START RECORDS PROVIDED

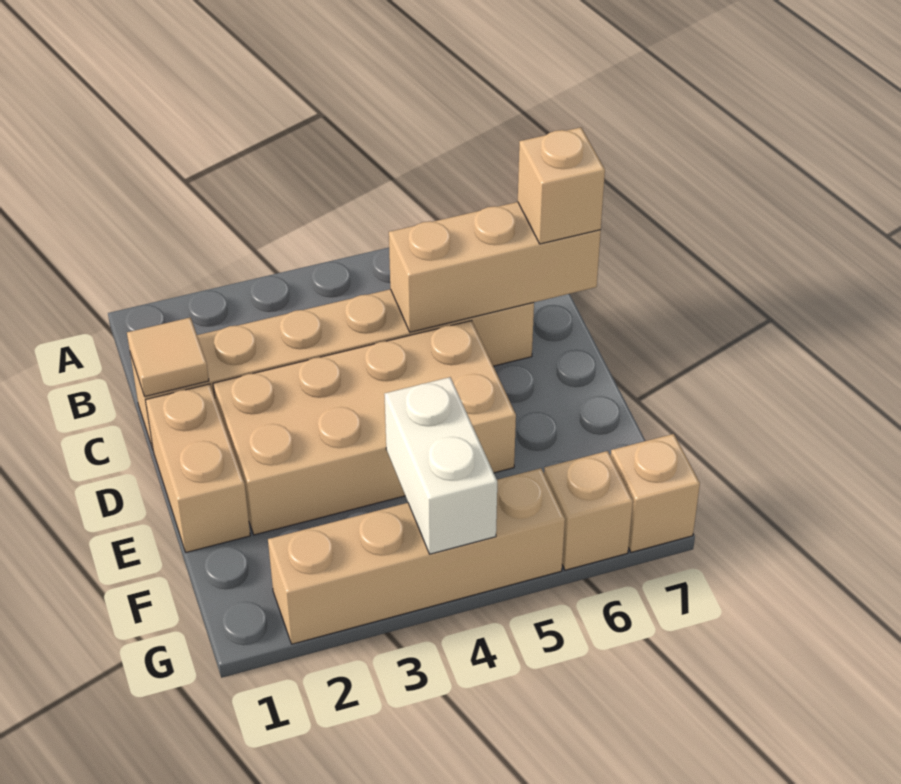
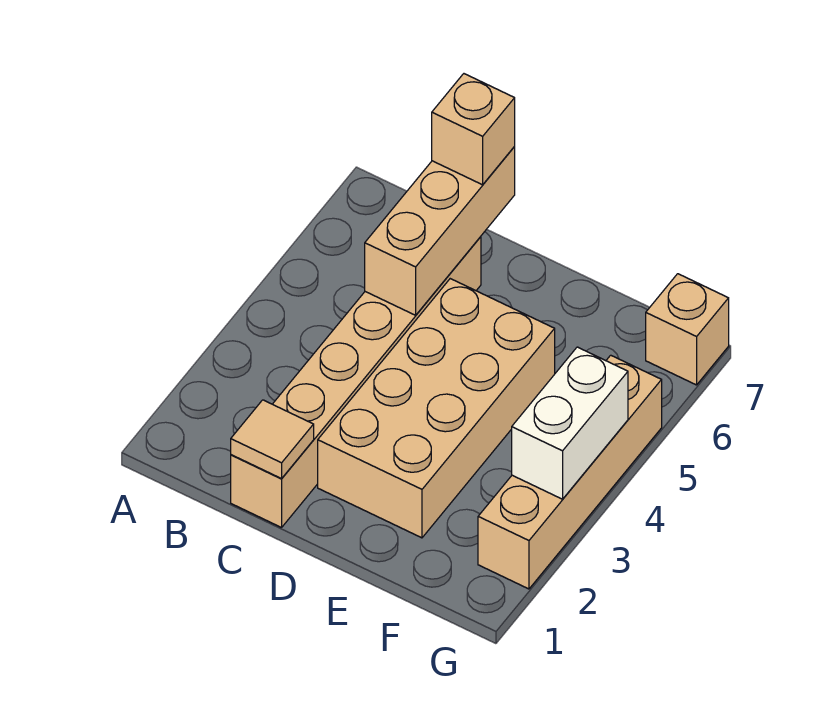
tan brick D1:E1 level 1 -> none
white brick F4:G4 level 2 -> white brick G3:G4 level 2
tan brick G6 level 1 -> none

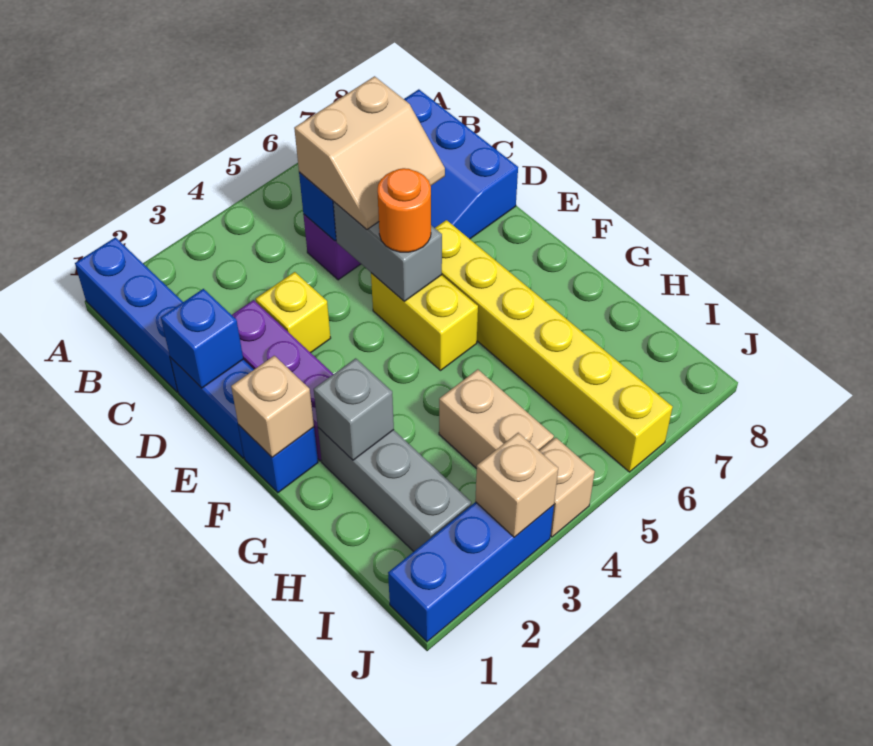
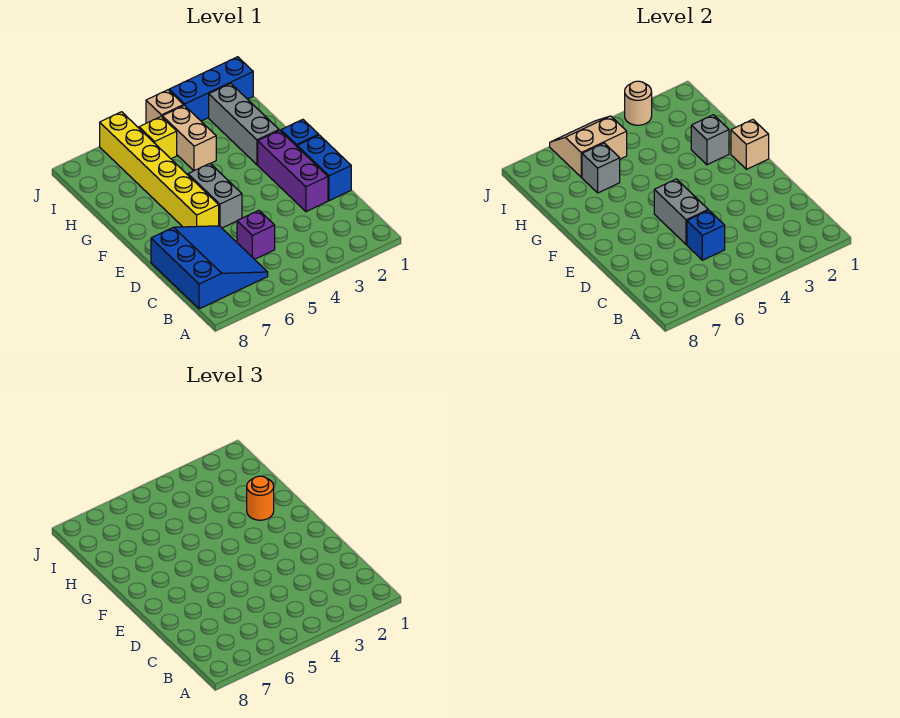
blue brick A1:C1 level 1 -> none
tan slope C5:D6 level 3 top C -> tan slope I5:J6 level 2 top I
blue brick D1 level 2 -> none
yellow brick D3 level 1 -> yellow brick I5 level 1
yellow brick E5:F5 level 1 -> grey brick E5:F5 level 1
orange round brick E5 level 3 -> orange round brick G2 level 3
none -> grey brick H6 level 2
tan brick J3 level 2 -> tan round brick J3 level 2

END RECORDS PROVIDED

#### EXERCISE DETAILS
Show, from the records above, every line that includes "none".

#### EXERCISE RESPONSE
tan brick D1:E1 level 1 -> none
tan brick G6 level 1 -> none
blue brick A1:C1 level 1 -> none
blue brick D1 level 2 -> none
none -> grey brick H6 level 2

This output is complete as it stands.